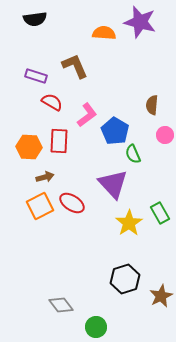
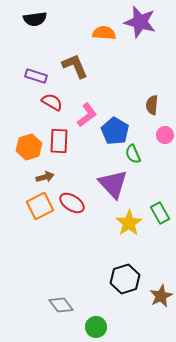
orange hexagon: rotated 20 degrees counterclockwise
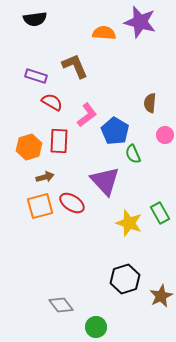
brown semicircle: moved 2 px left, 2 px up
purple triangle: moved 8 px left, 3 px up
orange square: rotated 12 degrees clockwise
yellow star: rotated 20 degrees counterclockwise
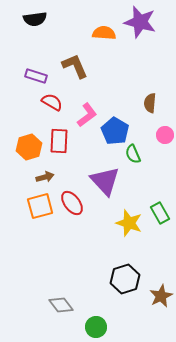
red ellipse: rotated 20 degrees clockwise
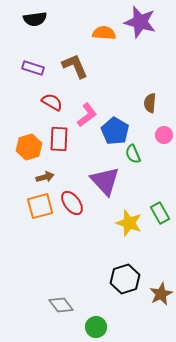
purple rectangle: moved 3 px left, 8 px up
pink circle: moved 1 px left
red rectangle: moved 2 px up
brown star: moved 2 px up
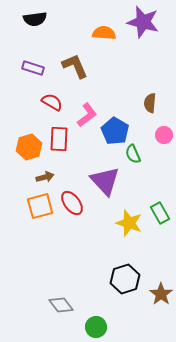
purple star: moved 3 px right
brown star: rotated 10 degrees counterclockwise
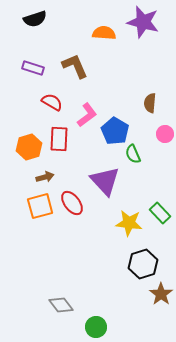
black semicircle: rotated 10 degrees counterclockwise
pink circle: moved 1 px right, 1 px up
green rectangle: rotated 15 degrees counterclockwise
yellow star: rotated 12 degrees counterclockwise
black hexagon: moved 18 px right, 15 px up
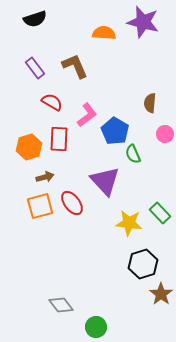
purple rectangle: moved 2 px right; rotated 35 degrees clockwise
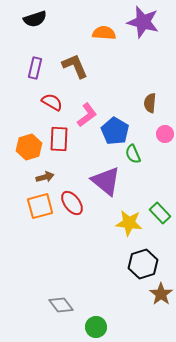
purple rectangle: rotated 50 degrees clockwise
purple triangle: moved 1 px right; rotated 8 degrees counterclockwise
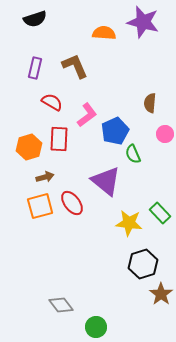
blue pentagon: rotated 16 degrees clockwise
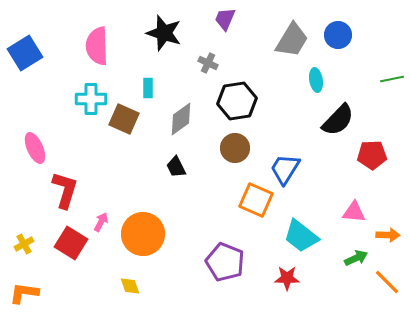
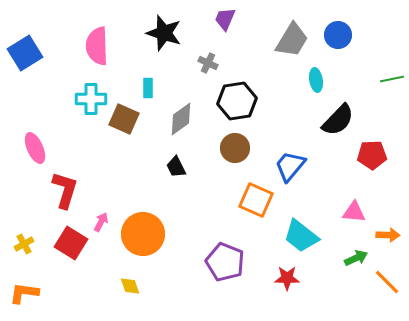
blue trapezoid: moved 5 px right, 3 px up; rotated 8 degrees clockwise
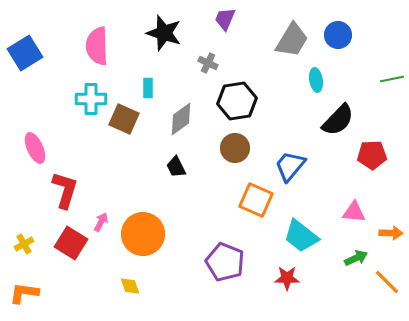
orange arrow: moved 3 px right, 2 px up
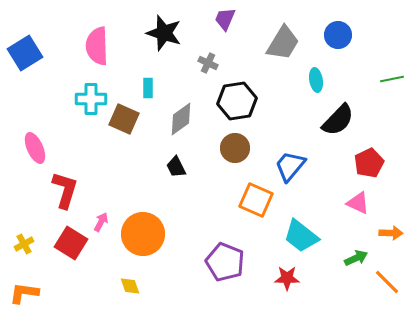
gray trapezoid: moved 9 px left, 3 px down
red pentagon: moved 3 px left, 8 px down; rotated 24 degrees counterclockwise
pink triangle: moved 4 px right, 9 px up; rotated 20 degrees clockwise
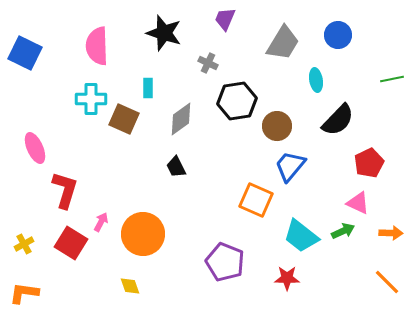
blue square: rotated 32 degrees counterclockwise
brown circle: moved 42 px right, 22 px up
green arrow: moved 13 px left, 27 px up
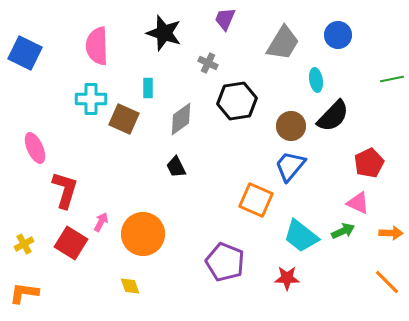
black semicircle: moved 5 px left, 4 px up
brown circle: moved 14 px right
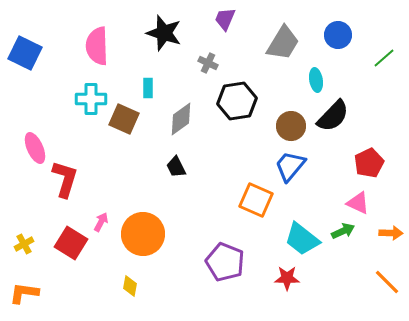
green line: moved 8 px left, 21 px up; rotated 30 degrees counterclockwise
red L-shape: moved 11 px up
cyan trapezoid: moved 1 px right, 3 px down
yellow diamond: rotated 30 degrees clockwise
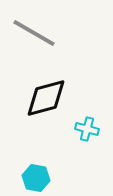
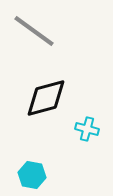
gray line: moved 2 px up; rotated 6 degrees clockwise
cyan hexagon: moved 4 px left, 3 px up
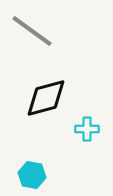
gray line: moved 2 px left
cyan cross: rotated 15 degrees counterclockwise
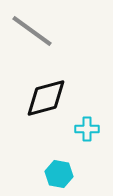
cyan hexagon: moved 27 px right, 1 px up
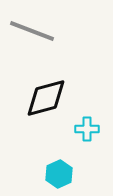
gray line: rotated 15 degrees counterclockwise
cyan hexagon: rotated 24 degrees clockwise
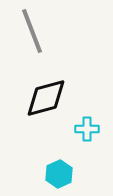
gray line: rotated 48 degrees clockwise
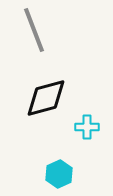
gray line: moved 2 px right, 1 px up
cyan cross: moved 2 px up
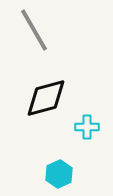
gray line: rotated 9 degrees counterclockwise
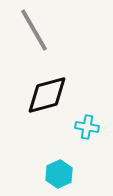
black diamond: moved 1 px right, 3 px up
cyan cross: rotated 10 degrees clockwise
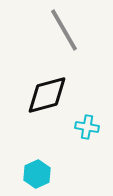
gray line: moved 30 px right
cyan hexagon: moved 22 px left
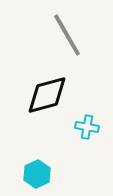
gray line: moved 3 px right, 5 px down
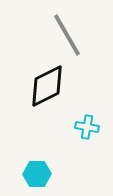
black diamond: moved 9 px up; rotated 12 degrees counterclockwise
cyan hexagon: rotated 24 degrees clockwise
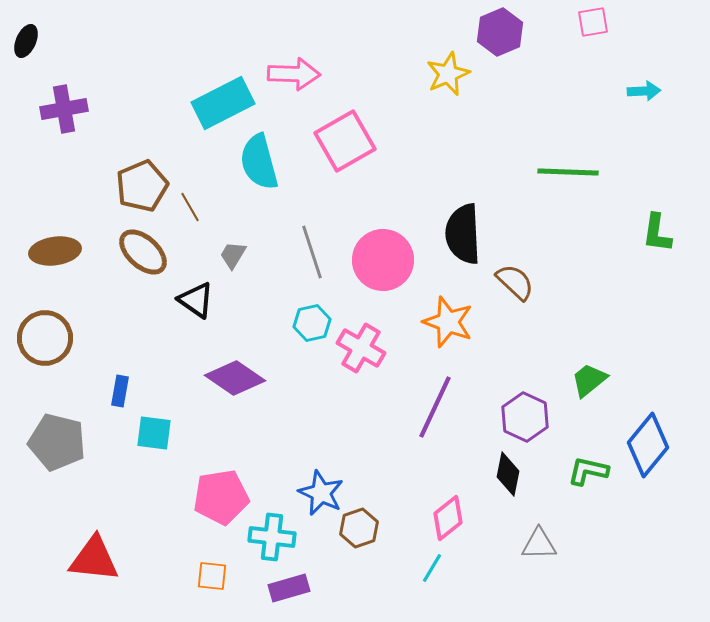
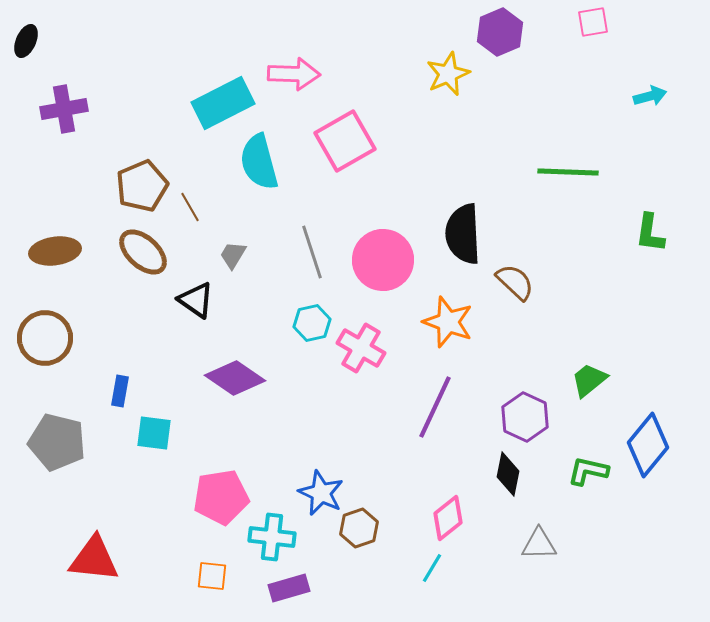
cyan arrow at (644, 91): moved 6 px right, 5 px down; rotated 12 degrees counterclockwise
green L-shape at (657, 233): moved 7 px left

_SET EXERCISE_:
In every one of the entries above, change "gray line" to "silver line" and write the lines out again with everything else the same. Leave out the picture lines.

_ANSWER TO THE TASK_:
orange hexagon: rotated 20 degrees counterclockwise
brown semicircle: moved 2 px left, 2 px up
purple triangle: moved 8 px left, 3 px up
orange square: rotated 12 degrees clockwise
yellow star: rotated 20 degrees counterclockwise
red ellipse: rotated 20 degrees clockwise
purple rectangle: moved 3 px left, 8 px up
pink circle: moved 1 px left
red rectangle: moved 2 px up
brown star: moved 2 px up
purple star: moved 3 px right
brown star: rotated 10 degrees counterclockwise
black semicircle: rotated 10 degrees counterclockwise
pink circle: moved 1 px right, 1 px up
green rectangle: rotated 15 degrees counterclockwise
yellow star: rotated 12 degrees counterclockwise
black hexagon: moved 18 px right, 15 px up
purple rectangle: moved 2 px right; rotated 35 degrees clockwise
purple rectangle: rotated 50 degrees clockwise
purple triangle: moved 1 px right; rotated 8 degrees counterclockwise
blue pentagon: rotated 16 degrees clockwise
blue trapezoid: moved 5 px right, 3 px up; rotated 8 degrees clockwise
orange arrow: moved 3 px right, 2 px up
gray trapezoid: moved 9 px left, 3 px down
red pentagon: moved 3 px left, 8 px down; rotated 24 degrees counterclockwise
pink triangle: moved 4 px right, 9 px up; rotated 20 degrees clockwise
blue square: rotated 32 degrees counterclockwise
brown circle: moved 42 px right, 22 px up
green arrow: moved 13 px left, 27 px up
black semicircle: moved 5 px left, 4 px up
brown circle: moved 14 px right
green line: moved 8 px left, 21 px up; rotated 30 degrees counterclockwise
red L-shape: moved 11 px up
cyan trapezoid: moved 1 px right, 3 px down
yellow diamond: rotated 30 degrees clockwise
silver line: moved 2 px up; rotated 6 degrees clockwise
cyan hexagon: moved 4 px left, 3 px up
silver line: moved 2 px left
cyan cross: rotated 15 degrees counterclockwise
cyan hexagon: moved 27 px right, 1 px up
silver line: rotated 15 degrees counterclockwise
cyan hexagon: rotated 24 degrees clockwise
silver line: rotated 48 degrees clockwise
silver line: moved 2 px right, 1 px up
cyan cross: moved 2 px up
silver line: rotated 9 degrees counterclockwise
black diamond: moved 1 px right, 3 px up
cyan cross: rotated 10 degrees clockwise
silver line: moved 30 px right
cyan hexagon: moved 22 px left
silver line: moved 3 px right, 5 px down
black diamond: moved 9 px up; rotated 12 degrees counterclockwise
cyan hexagon: rotated 24 degrees clockwise
cyan arrow at (644, 91): moved 6 px right, 5 px down; rotated 12 degrees counterclockwise
green L-shape at (657, 233): moved 7 px left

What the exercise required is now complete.